> _The task_
Of all the entries below, only the lines from the one with "Q4: PNP BC557" up to and including the one with "R103: 15k (GND, MID) -> 15k (MID, VN)" are to be duplicated exactly.

> _Given records_
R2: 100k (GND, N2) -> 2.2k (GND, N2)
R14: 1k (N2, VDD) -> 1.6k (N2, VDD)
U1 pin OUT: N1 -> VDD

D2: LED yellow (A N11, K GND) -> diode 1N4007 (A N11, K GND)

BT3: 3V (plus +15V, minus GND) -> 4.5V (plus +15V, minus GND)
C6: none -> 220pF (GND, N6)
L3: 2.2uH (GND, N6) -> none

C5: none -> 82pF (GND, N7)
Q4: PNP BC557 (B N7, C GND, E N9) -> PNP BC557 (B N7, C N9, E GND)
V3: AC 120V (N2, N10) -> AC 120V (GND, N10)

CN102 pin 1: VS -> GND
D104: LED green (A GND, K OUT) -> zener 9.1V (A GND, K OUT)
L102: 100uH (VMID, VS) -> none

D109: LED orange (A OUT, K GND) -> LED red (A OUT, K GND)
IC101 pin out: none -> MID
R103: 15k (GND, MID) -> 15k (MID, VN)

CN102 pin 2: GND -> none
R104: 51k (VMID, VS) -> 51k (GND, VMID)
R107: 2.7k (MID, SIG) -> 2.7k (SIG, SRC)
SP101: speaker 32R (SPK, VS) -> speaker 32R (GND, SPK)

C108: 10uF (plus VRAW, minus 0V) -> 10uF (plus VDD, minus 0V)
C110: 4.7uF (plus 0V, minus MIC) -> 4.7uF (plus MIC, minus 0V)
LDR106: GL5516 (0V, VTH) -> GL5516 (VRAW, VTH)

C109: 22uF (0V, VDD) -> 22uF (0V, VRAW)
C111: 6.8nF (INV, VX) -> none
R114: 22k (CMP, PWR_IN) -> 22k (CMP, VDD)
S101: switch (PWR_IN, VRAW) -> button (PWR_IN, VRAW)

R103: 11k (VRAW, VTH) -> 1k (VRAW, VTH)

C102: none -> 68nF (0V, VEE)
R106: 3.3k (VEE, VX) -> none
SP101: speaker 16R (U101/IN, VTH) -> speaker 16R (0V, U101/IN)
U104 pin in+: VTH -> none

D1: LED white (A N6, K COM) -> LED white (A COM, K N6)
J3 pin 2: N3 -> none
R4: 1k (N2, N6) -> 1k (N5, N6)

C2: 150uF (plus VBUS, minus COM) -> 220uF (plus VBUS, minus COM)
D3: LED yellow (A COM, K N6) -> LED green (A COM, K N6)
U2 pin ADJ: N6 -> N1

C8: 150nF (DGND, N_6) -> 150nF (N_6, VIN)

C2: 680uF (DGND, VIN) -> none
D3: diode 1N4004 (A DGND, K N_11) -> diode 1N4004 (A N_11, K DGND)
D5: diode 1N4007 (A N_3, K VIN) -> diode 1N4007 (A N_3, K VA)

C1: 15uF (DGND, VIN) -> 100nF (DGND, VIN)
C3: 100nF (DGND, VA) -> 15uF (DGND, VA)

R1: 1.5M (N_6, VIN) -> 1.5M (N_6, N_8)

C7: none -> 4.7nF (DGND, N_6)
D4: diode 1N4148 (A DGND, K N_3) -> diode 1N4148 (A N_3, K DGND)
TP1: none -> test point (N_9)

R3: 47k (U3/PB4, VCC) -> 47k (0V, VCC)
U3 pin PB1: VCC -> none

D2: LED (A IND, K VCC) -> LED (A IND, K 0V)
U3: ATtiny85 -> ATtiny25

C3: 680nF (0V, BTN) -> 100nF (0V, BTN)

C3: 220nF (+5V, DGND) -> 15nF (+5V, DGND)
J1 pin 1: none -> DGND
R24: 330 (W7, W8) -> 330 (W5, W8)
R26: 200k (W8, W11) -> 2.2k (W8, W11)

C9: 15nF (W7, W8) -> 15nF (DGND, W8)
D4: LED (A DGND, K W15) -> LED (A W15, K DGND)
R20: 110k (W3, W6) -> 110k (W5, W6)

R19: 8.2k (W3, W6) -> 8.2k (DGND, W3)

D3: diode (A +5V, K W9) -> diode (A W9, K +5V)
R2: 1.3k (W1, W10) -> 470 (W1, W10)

> _Answer box_
Q4: PNP BC557 (B N7, C GND, E N9) -> PNP BC557 (B N7, C N9, E GND)
V3: AC 120V (N2, N10) -> AC 120V (GND, N10)

CN102 pin 1: VS -> GND
D104: LED green (A GND, K OUT) -> zener 9.1V (A GND, K OUT)
L102: 100uH (VMID, VS) -> none

D109: LED orange (A OUT, K GND) -> LED red (A OUT, K GND)
IC101 pin out: none -> MID
R103: 15k (GND, MID) -> 15k (MID, VN)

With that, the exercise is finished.